## [INSTRUCTIONS TO FOLLOW]
In the records that follow, the lines from the one containing "(162, 345) = (302, 344): green" to the one containing "(436, 294) = (519, 232): none -> pink clock", inclusive, are to be given again exactly.

===== DATA SHOWN

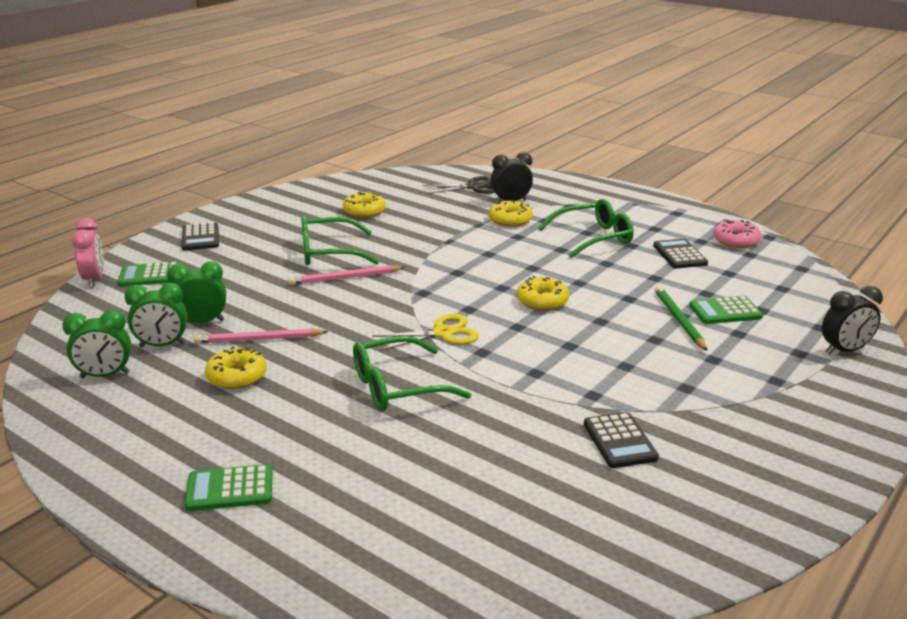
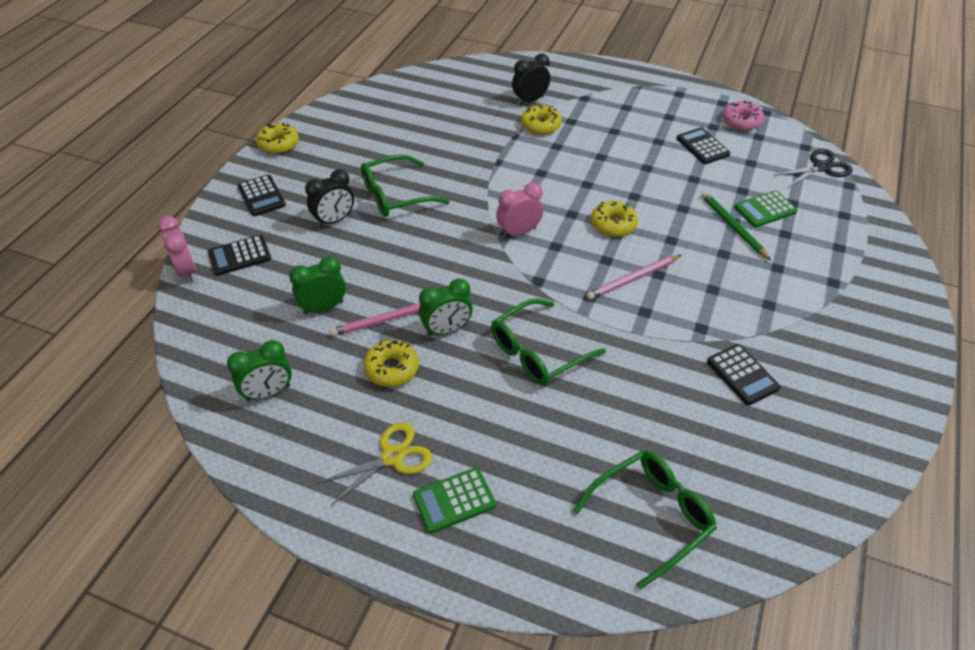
camera: 15 degrees left, 20 degrees up
(150, 275) = (239, 256): green calculator -> black calculator
(162, 345) = (302, 344): green clock -> green clock (446, 330)
(345, 278) = (427, 226): pink pencil -> pink pencil (633, 279)
(364, 211) = (402, 135): yellow donut -> yellow donut (278, 144)
(436, 294) = (519, 232): none -> pink clock
(443, 333) = (546, 280): yellow scissors -> yellow scissors (392, 457)
(473, 187) = (487, 86): black scissors -> black scissors (821, 167)
(593, 238) = (622, 137): green glasses -> green glasses (651, 516)
(844, 350) = (871, 238): black clock -> black clock (334, 220)

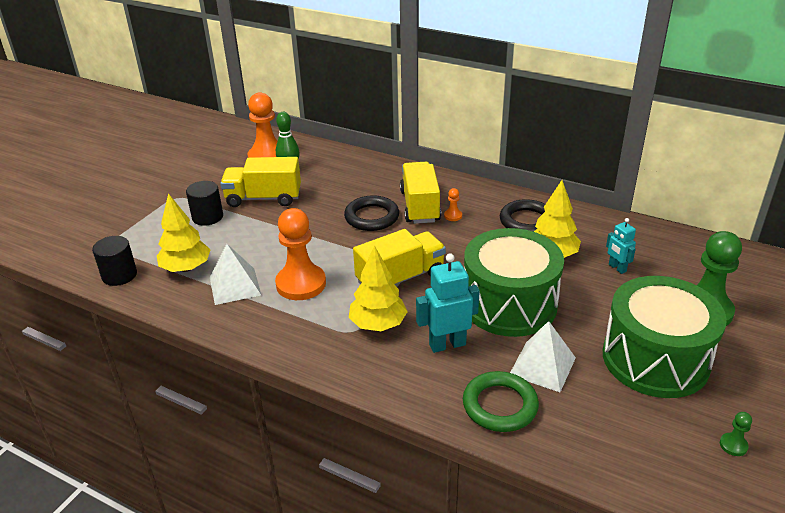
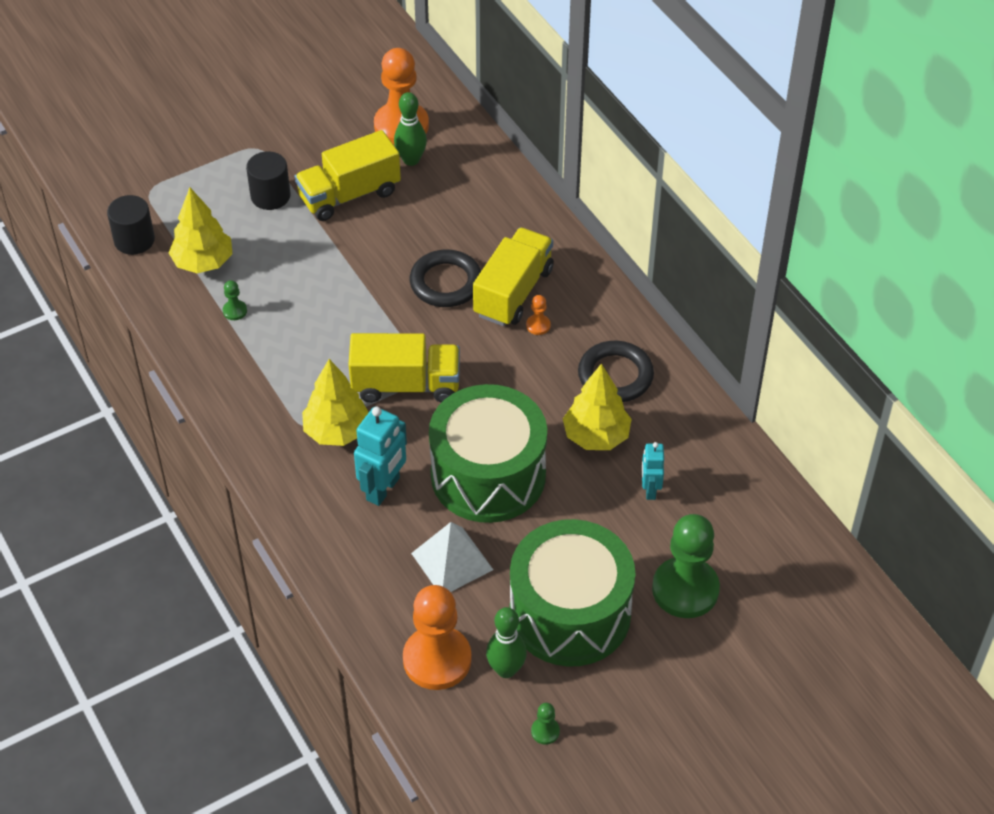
camera: 30 degrees right, 15 degrees up
(235, 286) = (235, 311): white pyramid -> green pawn
(264, 198) = (349, 195): yellow truck -> yellow truck turned 60 degrees counterclockwise
(301, 284) = (300, 341): orange pawn -> orange pawn (437, 659)
(447, 344) = (383, 489): turquoise robot -> turquoise robot turned 105 degrees clockwise
(500, 405) = (373, 579): green ring -> none
(658, 417) = (506, 669): none -> green bowling pin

==========

## [SOLUTION FOR THIS PROBLEM]
(162, 345) = (302, 344): green clock -> green clock (446, 330)
(345, 278) = (427, 226): pink pencil -> pink pencil (633, 279)
(364, 211) = (402, 135): yellow donut -> yellow donut (278, 144)
(436, 294) = (519, 232): none -> pink clock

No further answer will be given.